*Data in this exercise*:

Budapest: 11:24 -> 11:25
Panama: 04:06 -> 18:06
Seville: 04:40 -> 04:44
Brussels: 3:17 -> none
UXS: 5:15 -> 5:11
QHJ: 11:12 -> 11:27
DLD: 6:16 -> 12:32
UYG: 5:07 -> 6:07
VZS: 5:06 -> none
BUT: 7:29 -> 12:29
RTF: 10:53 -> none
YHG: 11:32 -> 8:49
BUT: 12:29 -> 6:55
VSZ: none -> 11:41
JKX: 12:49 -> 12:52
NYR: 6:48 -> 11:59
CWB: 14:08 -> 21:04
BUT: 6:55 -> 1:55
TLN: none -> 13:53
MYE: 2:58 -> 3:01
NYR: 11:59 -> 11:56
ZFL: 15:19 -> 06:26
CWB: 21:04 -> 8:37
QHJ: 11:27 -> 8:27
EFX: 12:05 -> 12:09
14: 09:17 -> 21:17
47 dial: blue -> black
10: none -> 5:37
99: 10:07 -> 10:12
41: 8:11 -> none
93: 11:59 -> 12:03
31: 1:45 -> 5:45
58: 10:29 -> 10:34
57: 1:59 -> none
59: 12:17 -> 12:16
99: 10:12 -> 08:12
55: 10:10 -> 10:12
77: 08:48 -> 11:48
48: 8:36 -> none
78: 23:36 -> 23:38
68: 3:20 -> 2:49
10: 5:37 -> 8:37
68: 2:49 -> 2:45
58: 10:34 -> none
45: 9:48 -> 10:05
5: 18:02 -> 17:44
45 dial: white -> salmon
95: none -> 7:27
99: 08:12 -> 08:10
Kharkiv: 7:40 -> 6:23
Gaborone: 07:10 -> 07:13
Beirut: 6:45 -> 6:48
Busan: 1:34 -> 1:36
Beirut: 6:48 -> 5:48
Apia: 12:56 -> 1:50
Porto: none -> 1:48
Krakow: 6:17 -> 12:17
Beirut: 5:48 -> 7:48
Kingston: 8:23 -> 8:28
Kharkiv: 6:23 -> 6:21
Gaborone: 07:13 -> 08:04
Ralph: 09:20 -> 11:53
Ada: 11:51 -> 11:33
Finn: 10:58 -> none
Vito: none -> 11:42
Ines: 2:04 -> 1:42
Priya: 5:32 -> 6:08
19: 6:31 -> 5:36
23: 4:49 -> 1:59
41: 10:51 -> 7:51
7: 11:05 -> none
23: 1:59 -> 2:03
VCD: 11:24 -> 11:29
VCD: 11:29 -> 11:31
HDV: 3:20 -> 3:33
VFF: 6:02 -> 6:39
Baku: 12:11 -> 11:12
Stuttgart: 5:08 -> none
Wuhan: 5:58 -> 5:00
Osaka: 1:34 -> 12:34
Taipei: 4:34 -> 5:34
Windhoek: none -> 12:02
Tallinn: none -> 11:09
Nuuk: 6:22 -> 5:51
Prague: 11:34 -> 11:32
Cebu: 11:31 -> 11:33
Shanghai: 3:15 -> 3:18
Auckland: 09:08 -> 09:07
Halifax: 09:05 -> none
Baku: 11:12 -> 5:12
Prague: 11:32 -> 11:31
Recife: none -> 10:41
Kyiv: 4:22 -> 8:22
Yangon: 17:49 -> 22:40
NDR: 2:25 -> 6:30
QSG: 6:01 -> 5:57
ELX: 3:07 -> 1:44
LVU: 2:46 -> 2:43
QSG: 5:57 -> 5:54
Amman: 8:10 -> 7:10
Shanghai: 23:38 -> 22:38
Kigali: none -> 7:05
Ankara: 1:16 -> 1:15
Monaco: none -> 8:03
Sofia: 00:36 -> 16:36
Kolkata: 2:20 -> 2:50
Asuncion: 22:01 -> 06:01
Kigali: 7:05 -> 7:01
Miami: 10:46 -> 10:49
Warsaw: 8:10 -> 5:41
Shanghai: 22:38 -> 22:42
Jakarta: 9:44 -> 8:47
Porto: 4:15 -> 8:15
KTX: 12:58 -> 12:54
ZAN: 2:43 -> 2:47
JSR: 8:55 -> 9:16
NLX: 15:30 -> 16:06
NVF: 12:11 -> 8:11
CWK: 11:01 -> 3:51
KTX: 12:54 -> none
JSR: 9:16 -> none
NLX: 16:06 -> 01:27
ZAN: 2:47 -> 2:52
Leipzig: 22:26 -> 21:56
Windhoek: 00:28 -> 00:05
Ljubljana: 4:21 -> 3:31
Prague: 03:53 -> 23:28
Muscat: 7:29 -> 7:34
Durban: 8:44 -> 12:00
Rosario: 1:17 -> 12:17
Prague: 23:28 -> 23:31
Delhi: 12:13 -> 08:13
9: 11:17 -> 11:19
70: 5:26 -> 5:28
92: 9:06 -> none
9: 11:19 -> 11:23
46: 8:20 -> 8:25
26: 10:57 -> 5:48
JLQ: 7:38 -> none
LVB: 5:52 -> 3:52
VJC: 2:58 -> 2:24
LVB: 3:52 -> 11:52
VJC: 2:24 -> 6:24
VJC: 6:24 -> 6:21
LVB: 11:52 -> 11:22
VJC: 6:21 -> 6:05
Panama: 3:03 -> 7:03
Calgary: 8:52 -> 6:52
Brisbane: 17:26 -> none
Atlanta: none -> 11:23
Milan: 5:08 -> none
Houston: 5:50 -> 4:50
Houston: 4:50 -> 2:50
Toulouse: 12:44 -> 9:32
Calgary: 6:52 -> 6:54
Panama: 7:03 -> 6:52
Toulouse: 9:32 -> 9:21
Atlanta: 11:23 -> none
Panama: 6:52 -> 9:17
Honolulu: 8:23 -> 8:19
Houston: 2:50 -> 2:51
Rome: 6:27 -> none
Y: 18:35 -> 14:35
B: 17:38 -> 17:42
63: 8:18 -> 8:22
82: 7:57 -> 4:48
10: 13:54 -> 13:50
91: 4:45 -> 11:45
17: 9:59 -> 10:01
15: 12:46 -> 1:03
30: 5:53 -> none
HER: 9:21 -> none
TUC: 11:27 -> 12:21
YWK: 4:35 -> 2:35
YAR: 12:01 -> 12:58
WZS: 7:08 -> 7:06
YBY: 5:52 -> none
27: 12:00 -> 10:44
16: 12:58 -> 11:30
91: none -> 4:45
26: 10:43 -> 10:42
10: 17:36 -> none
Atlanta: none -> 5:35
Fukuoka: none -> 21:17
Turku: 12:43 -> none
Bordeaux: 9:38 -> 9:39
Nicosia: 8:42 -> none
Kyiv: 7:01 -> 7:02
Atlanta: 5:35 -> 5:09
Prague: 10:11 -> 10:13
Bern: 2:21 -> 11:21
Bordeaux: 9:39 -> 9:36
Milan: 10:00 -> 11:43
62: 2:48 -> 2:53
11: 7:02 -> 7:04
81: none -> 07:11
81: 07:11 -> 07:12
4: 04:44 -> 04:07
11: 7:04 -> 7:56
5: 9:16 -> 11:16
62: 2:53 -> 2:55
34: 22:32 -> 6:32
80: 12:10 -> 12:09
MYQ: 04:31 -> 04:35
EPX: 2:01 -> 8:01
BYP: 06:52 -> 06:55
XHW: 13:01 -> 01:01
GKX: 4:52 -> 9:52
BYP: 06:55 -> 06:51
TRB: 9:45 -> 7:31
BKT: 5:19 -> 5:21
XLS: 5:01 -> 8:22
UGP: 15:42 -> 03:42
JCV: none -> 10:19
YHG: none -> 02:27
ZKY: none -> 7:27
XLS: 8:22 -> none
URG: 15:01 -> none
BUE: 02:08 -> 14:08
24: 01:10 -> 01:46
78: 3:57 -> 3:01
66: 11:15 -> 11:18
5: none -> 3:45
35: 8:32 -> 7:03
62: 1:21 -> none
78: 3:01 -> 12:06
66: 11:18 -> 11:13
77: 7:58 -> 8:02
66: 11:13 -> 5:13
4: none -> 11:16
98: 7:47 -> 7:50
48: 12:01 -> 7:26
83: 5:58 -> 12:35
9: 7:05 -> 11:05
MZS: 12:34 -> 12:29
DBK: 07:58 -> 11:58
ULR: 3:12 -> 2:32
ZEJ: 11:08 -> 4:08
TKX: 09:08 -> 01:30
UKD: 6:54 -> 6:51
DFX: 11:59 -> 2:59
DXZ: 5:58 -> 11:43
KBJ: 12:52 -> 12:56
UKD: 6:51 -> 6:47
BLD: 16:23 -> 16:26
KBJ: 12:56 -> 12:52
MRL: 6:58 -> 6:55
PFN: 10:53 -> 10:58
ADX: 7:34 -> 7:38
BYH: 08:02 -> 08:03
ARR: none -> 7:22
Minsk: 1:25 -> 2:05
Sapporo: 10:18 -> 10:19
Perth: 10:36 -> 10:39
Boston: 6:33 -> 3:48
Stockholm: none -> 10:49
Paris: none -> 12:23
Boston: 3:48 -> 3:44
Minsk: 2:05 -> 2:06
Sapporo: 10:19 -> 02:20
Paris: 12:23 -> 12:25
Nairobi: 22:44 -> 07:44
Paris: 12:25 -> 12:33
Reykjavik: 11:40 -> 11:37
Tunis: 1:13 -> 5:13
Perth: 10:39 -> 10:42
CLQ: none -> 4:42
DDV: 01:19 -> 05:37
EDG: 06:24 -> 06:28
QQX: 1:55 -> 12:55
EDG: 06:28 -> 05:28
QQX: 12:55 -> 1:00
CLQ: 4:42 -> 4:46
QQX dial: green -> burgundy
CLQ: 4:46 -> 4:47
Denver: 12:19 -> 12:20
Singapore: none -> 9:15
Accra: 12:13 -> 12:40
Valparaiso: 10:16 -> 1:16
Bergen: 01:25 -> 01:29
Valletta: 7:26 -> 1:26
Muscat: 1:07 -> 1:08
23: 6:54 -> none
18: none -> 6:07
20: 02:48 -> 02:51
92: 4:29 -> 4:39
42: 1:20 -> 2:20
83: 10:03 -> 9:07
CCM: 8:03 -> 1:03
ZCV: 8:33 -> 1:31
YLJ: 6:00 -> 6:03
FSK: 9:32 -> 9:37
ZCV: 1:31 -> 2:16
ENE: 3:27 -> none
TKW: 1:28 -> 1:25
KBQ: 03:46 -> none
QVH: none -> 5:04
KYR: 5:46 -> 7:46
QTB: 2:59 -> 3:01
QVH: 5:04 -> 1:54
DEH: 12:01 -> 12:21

*What you are asked to do*: Rewrite the material from its first line through the line containing "Beirut: 6:48 -> 5:48", changing "salmon" to "coral" and leaving everything else as it stands.

*Correct result*:
Budapest: 11:24 -> 11:25
Panama: 04:06 -> 18:06
Seville: 04:40 -> 04:44
Brussels: 3:17 -> none
UXS: 5:15 -> 5:11
QHJ: 11:12 -> 11:27
DLD: 6:16 -> 12:32
UYG: 5:07 -> 6:07
VZS: 5:06 -> none
BUT: 7:29 -> 12:29
RTF: 10:53 -> none
YHG: 11:32 -> 8:49
BUT: 12:29 -> 6:55
VSZ: none -> 11:41
JKX: 12:49 -> 12:52
NYR: 6:48 -> 11:59
CWB: 14:08 -> 21:04
BUT: 6:55 -> 1:55
TLN: none -> 13:53
MYE: 2:58 -> 3:01
NYR: 11:59 -> 11:56
ZFL: 15:19 -> 06:26
CWB: 21:04 -> 8:37
QHJ: 11:27 -> 8:27
EFX: 12:05 -> 12:09
14: 09:17 -> 21:17
47 dial: blue -> black
10: none -> 5:37
99: 10:07 -> 10:12
41: 8:11 -> none
93: 11:59 -> 12:03
31: 1:45 -> 5:45
58: 10:29 -> 10:34
57: 1:59 -> none
59: 12:17 -> 12:16
99: 10:12 -> 08:12
55: 10:10 -> 10:12
77: 08:48 -> 11:48
48: 8:36 -> none
78: 23:36 -> 23:38
68: 3:20 -> 2:49
10: 5:37 -> 8:37
68: 2:49 -> 2:45
58: 10:34 -> none
45: 9:48 -> 10:05
5: 18:02 -> 17:44
45 dial: white -> coral
95: none -> 7:27
99: 08:12 -> 08:10
Kharkiv: 7:40 -> 6:23
Gaborone: 07:10 -> 07:13
Beirut: 6:45 -> 6:48
Busan: 1:34 -> 1:36
Beirut: 6:48 -> 5:48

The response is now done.